* **How to complete this task**
Could you copy out all the lines in the material below where the word "went" occurs?

* **Stored data**
<<<<

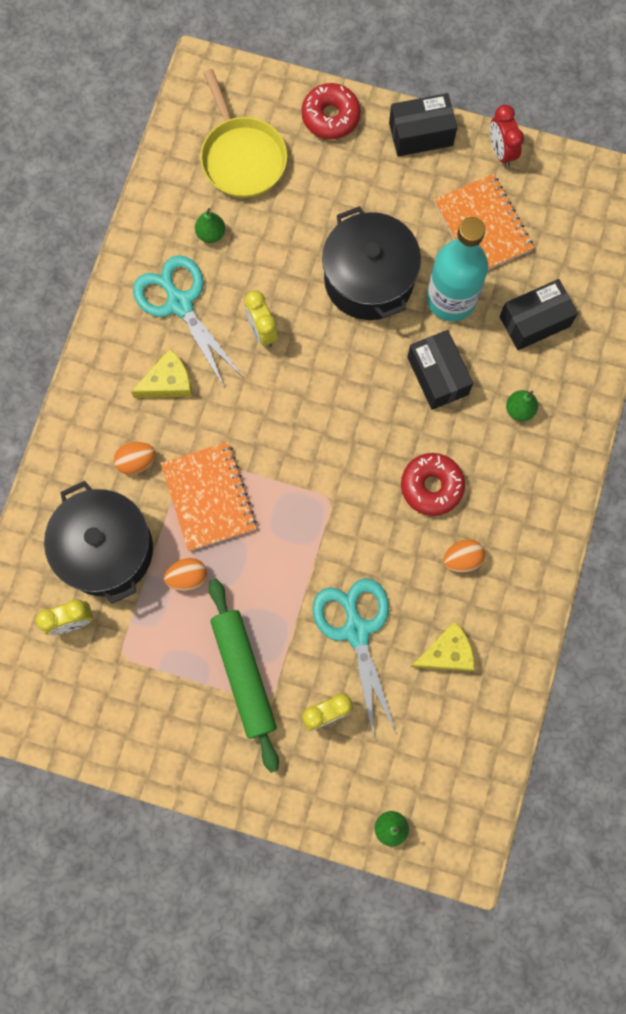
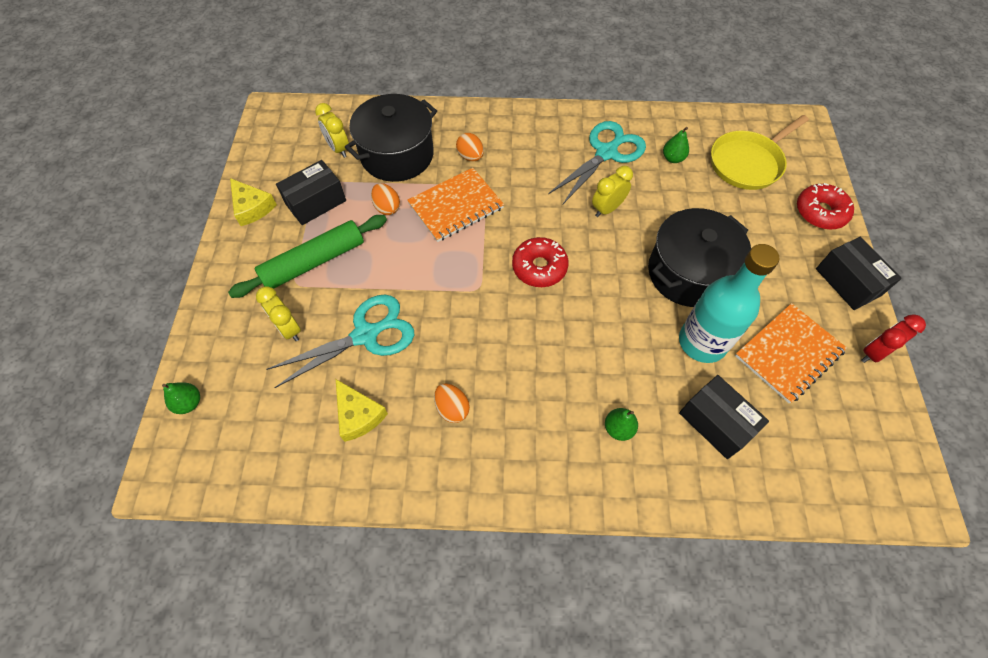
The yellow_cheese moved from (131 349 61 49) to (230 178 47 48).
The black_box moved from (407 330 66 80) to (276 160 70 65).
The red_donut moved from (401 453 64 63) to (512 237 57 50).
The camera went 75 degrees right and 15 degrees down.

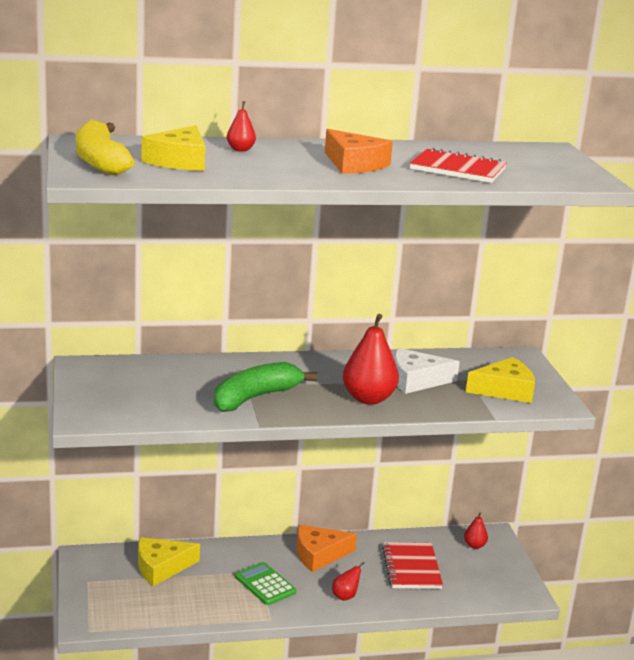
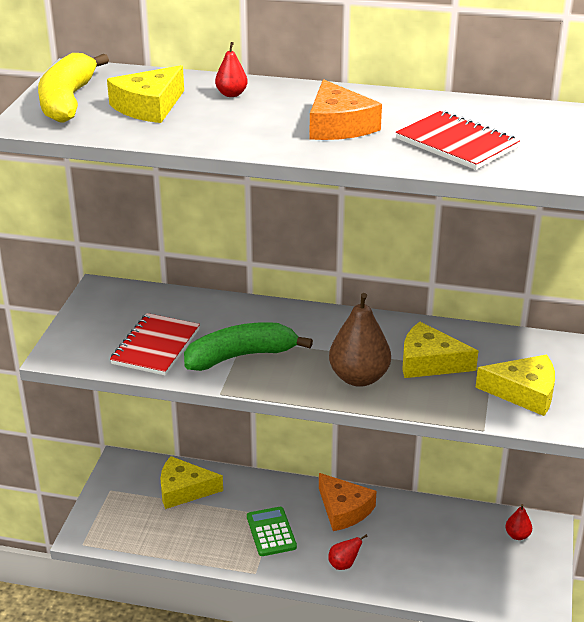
The red_notebook moved from (382 542 61 47) to (110 313 90 63).
The orange_cheese at (296 525 61 47) turned 135 degrees counterclockwise.
The red_pear at (343 314 56 91) became the brown_pear at (329 293 62 94).
The white_cheese at (394 348 66 46) became the yellow_cheese at (402 322 76 56).
The camera went 25 degrees right and 10 degrees up.

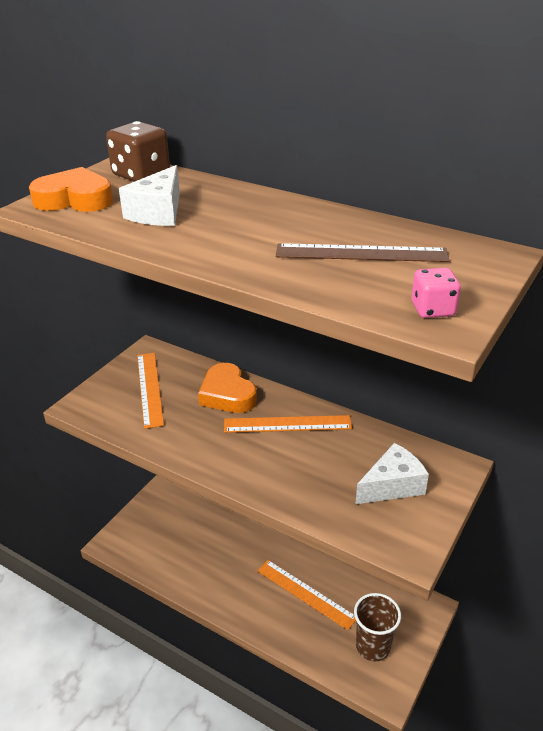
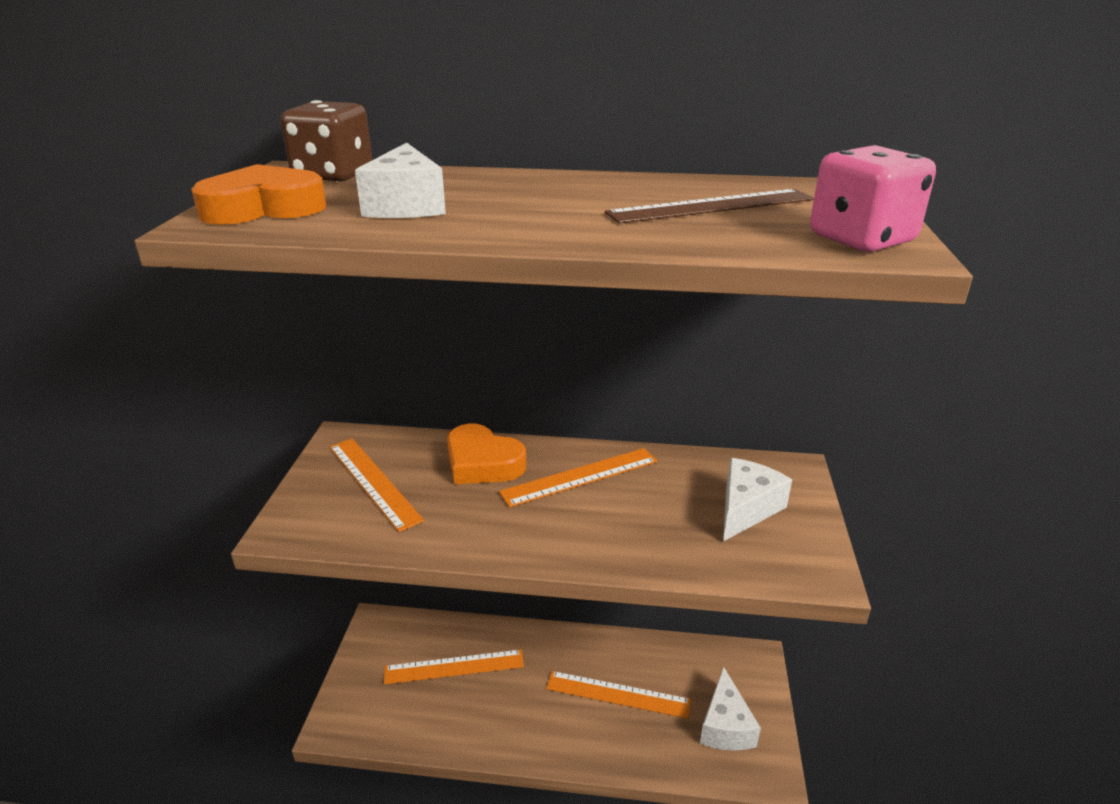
The orange_ruler at (384 650 140 34) appeared.
The brown_cup at (354 593 47 68) was replaced by the white_cheese at (700 666 61 85).
The pink_dice at (411 267 50 51) changed to 1.68 times the size.
The camera went 25 degrees left and 5 degrees down.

>>>>

* **Exercise result**
The camera went 75 degrees right and 15 degrees down.
The camera went 25 degrees right and 10 degrees up.
The camera went 25 degrees left and 5 degrees down.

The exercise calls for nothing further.